(Beginning of Source data)

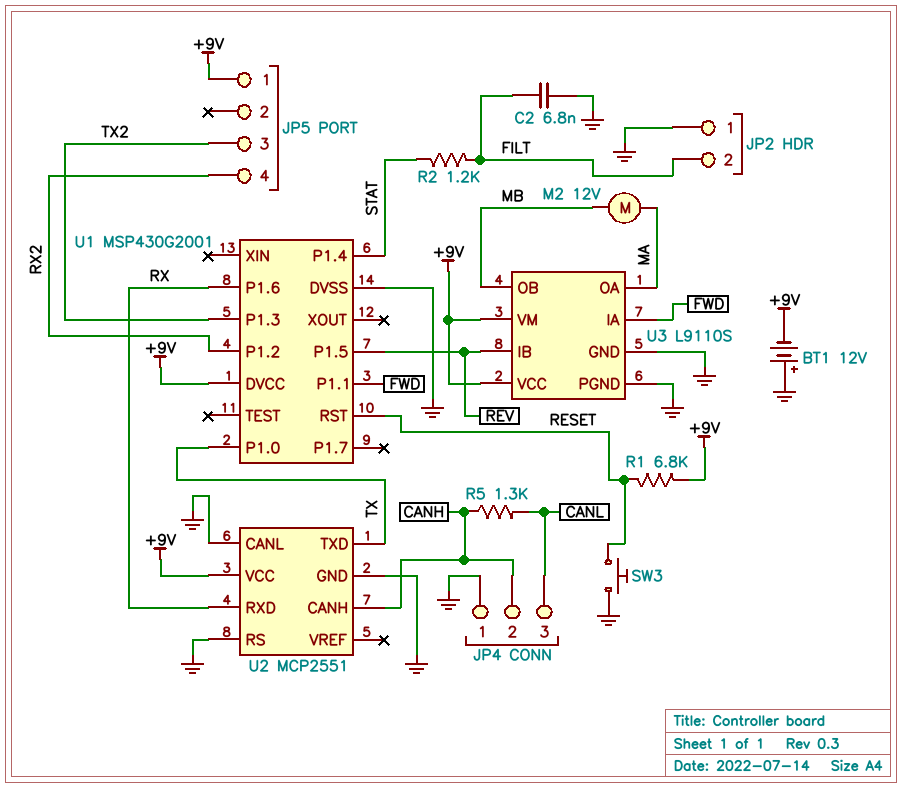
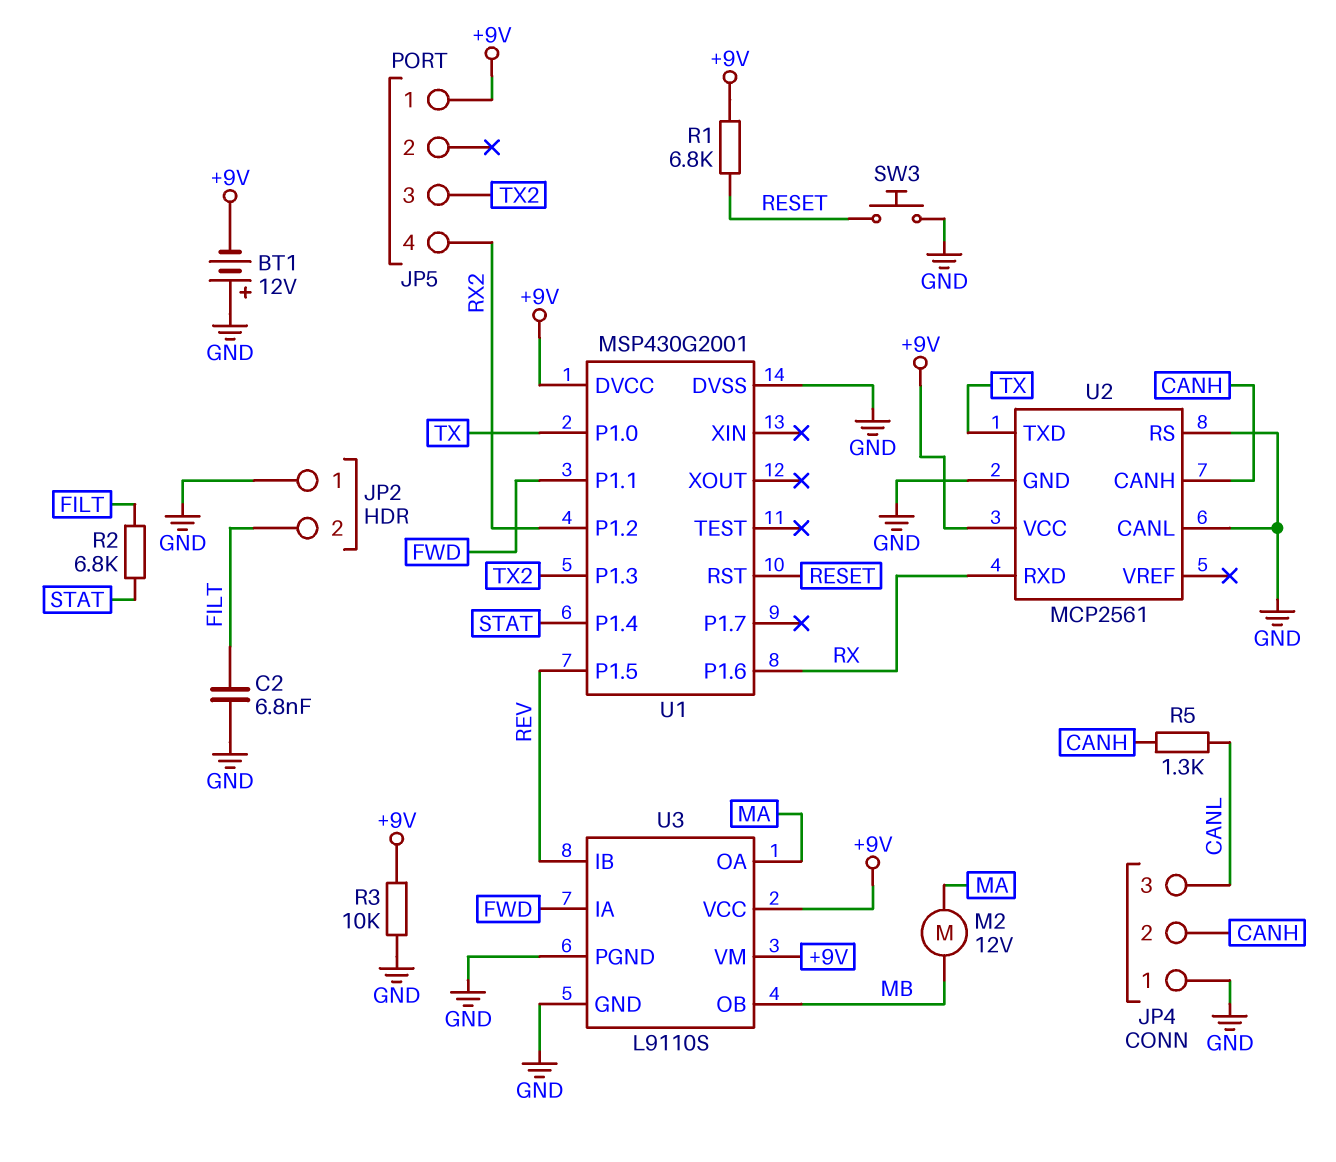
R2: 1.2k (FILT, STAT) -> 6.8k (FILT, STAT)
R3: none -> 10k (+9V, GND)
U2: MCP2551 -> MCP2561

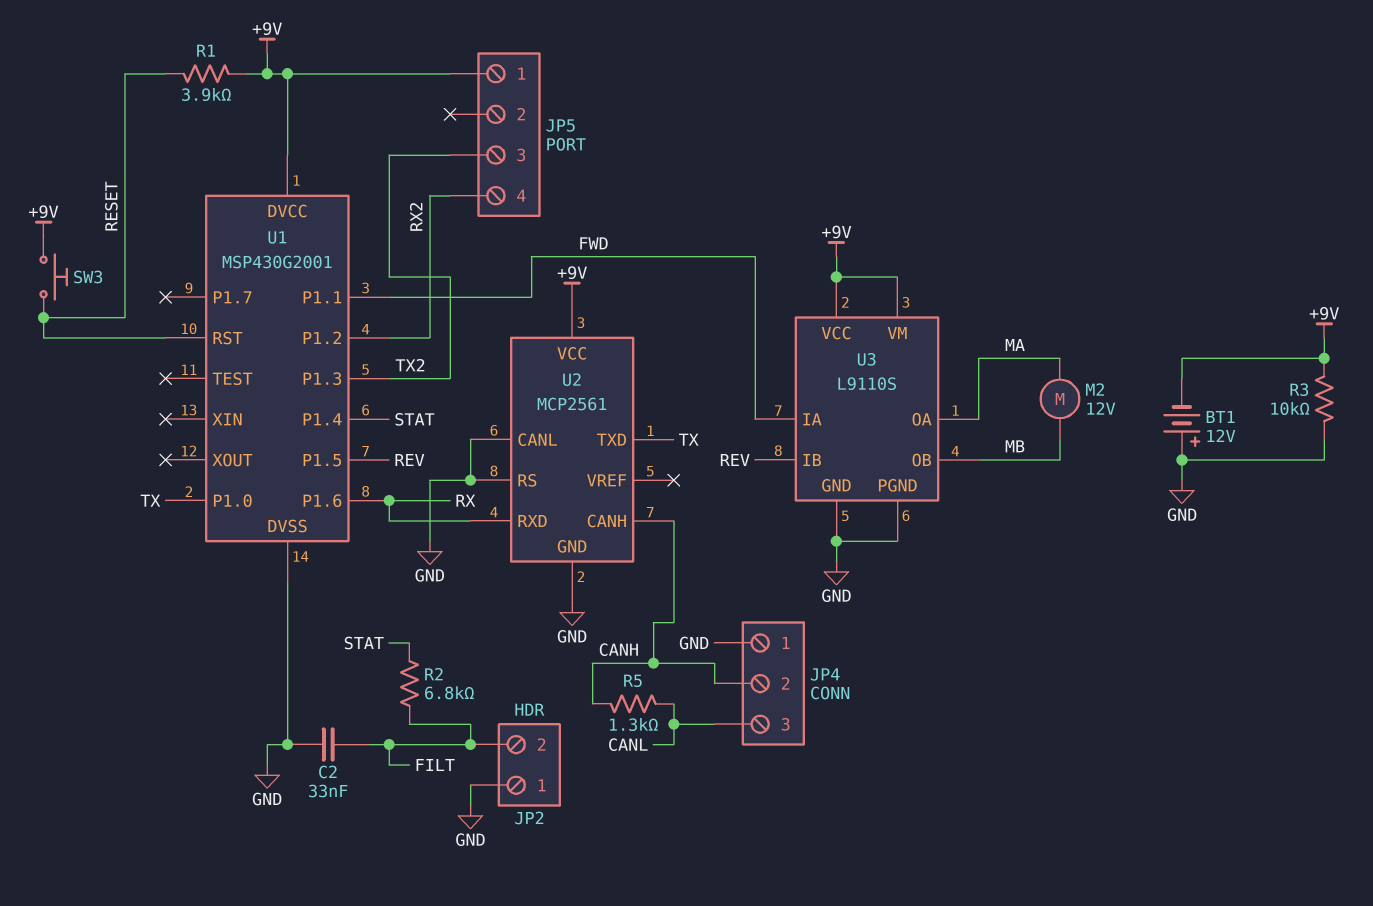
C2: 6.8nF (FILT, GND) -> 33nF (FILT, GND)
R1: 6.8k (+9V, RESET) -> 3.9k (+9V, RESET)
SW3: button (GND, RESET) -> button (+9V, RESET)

(End of Source data)
(Beginning of Source data)

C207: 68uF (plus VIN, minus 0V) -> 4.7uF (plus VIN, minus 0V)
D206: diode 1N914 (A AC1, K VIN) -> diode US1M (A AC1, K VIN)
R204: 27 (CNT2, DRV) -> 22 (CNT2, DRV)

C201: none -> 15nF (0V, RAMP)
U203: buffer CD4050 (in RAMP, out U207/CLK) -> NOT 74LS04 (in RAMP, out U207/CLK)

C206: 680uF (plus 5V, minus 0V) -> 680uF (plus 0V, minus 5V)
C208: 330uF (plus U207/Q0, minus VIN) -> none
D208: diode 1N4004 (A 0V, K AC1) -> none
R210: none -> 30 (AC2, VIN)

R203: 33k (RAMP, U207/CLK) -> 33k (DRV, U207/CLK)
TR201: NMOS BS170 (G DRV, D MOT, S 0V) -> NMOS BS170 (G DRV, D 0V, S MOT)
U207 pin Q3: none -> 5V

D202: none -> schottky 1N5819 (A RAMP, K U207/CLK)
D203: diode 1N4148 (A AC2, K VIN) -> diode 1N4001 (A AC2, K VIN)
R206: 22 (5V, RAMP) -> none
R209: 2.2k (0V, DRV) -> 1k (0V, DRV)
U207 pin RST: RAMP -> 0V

(End of Source data)

**Task**:
In the data above, find the line that contains "R203: 33k (RAMP, U207/CLK)" and the line that contains "U207 pin RST: RAMP -> 0V". Repeat exactly those lines and every line between them, and only those.

**Task solution**:
R203: 33k (RAMP, U207/CLK) -> 33k (DRV, U207/CLK)
TR201: NMOS BS170 (G DRV, D MOT, S 0V) -> NMOS BS170 (G DRV, D 0V, S MOT)
U207 pin Q3: none -> 5V

D202: none -> schottky 1N5819 (A RAMP, K U207/CLK)
D203: diode 1N4148 (A AC2, K VIN) -> diode 1N4001 (A AC2, K VIN)
R206: 22 (5V, RAMP) -> none
R209: 2.2k (0V, DRV) -> 1k (0V, DRV)
U207 pin RST: RAMP -> 0V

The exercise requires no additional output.